Work instruction — Look for "grey" in every line of the listing. Copy the lines that have it.

The data —
..........
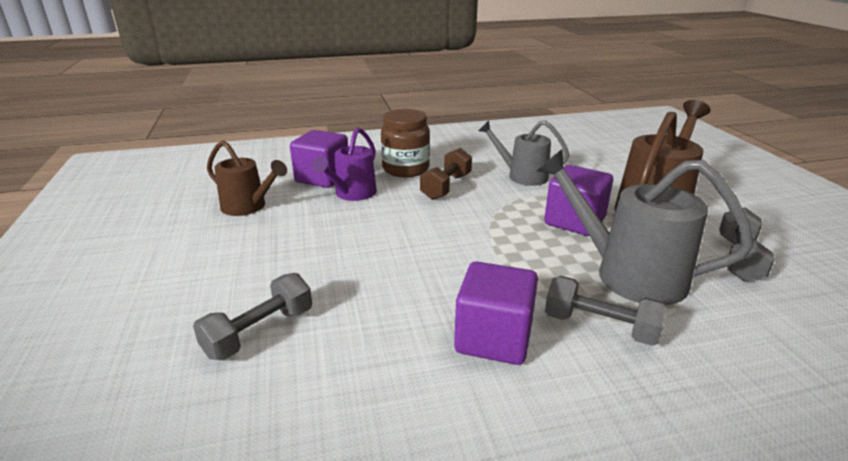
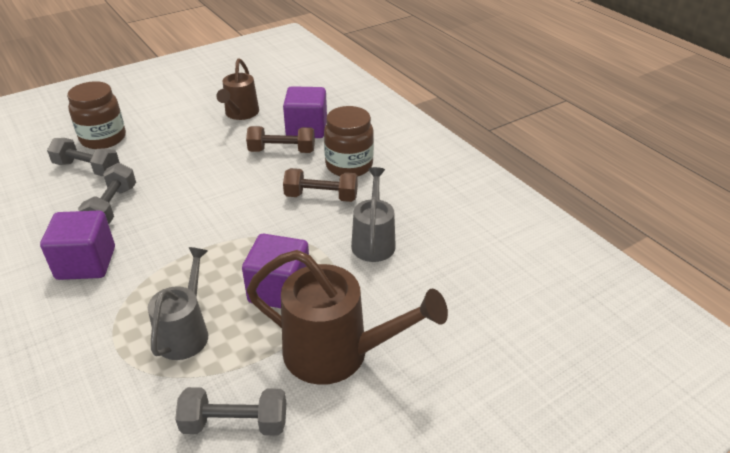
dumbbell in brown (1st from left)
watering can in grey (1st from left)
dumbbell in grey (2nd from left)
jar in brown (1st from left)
..........
Response box —
watering can in grey (1st from left)
dumbbell in grey (2nd from left)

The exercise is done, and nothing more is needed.